Outline labeling records:
__________
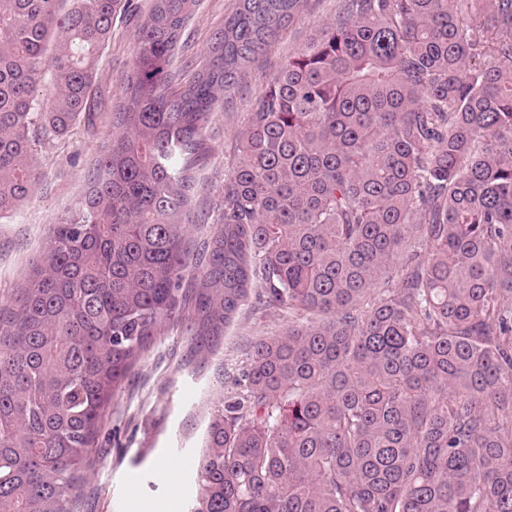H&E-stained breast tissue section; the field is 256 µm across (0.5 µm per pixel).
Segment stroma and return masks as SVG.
<instances>
[{
	"instance_id": "35a3bbf8",
	"label": "stroma",
	"mask_w": 512,
	"mask_h": 512,
	"mask_svg": "<svg viewBox=\"0 0 512 512\" xmlns=\"http://www.w3.org/2000/svg\"><path fill=\"white\" fill-rule=\"evenodd\" d=\"M338 0H308L302 14L247 68L218 104L207 129L211 153L196 173L190 229L202 256L221 222L224 179L237 157V135L252 100L289 55L305 49L336 14ZM237 0H202L182 37L175 65L183 77L205 66L215 33ZM136 19L117 22L93 85L95 108L62 137L42 141L34 154L40 179L15 212L0 219V305H10L29 265L48 246L52 230L85 194L96 159L112 138V114L125 98L135 66ZM287 310L248 301L224 330L217 348L190 353L183 324L168 326L125 378L85 467L77 512H186L194 494L195 455L208 416L242 395L238 383L251 344L287 325Z\"/></svg>"
}]
</instances>
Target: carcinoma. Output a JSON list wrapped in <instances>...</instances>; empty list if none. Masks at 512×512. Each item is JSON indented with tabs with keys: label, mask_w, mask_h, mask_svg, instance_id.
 I'll use <instances>...</instances> for the list:
<instances>
[{
	"label": "carcinoma",
	"mask_w": 512,
	"mask_h": 512,
	"mask_svg": "<svg viewBox=\"0 0 512 512\" xmlns=\"http://www.w3.org/2000/svg\"><path fill=\"white\" fill-rule=\"evenodd\" d=\"M200 2L151 0L89 190L0 312V512H74L154 337L211 351L257 285L299 318L210 413L187 512H512V0H341L251 103L188 297L215 104L306 4L238 0L182 83ZM138 10L0 0V218Z\"/></svg>",
	"instance_id": "1"
}]
</instances>
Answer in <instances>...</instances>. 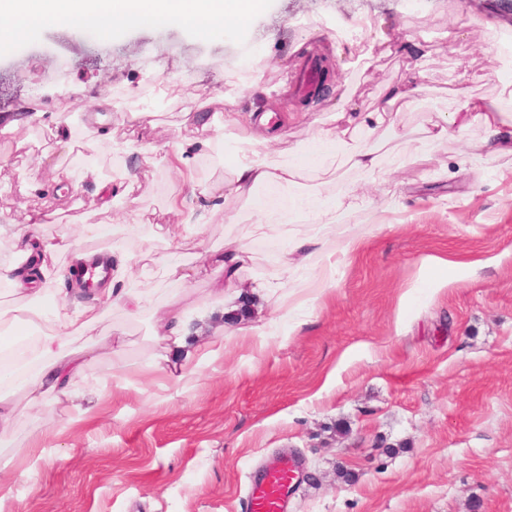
__________
Exercise details: Drop the images and quote the entries word for word.

Full output:
H&E-stained breast tissue section; the field is 256 µm across (0.5 µm per pixel).
Segment stroma and return masks as SVG.
<instances>
[{
	"instance_id": "35a3bbf8",
	"label": "stroma",
	"mask_w": 512,
	"mask_h": 512,
	"mask_svg": "<svg viewBox=\"0 0 512 512\" xmlns=\"http://www.w3.org/2000/svg\"><path fill=\"white\" fill-rule=\"evenodd\" d=\"M338 0H308L302 14L247 68L218 104L207 129L211 153L196 173L190 229L202 256L221 222L224 179L237 157V135L252 100L289 55L305 49L336 14ZM237 0H202L182 37L175 65L183 77L205 66L215 33ZM136 19L117 22L93 85L95 108L62 137L42 141L34 154L40 179L15 212L0 219V305H10L29 265L48 246L52 230L85 194L96 159L112 138V114L125 98L135 66ZM287 310L248 301L224 330L217 348L190 353L183 324L168 326L125 378L85 467L77 512H186L194 494L195 455L208 416L242 395L238 383L251 344L287 325Z\"/></svg>"
}]
</instances>
Target: carcinoma. Output a JSON list wrapped in <instances>...</instances>; empty list if none. Masks at 512×512. Each item is JSON indented with tabs with keys: label, mask_w, mask_h, mask_svg, instance_id.
 I'll use <instances>...</instances> for the list:
<instances>
[{
	"label": "carcinoma",
	"mask_w": 512,
	"mask_h": 512,
	"mask_svg": "<svg viewBox=\"0 0 512 512\" xmlns=\"http://www.w3.org/2000/svg\"><path fill=\"white\" fill-rule=\"evenodd\" d=\"M200 2L151 0L89 190L0 312V512H74L154 337L211 351L257 285L299 318L210 413L187 512H512V0H341L251 103L188 297L215 104L306 4L238 0L182 83ZM138 10L0 0V218Z\"/></svg>",
	"instance_id": "1"
}]
</instances>
Answer in <instances>...</instances>. 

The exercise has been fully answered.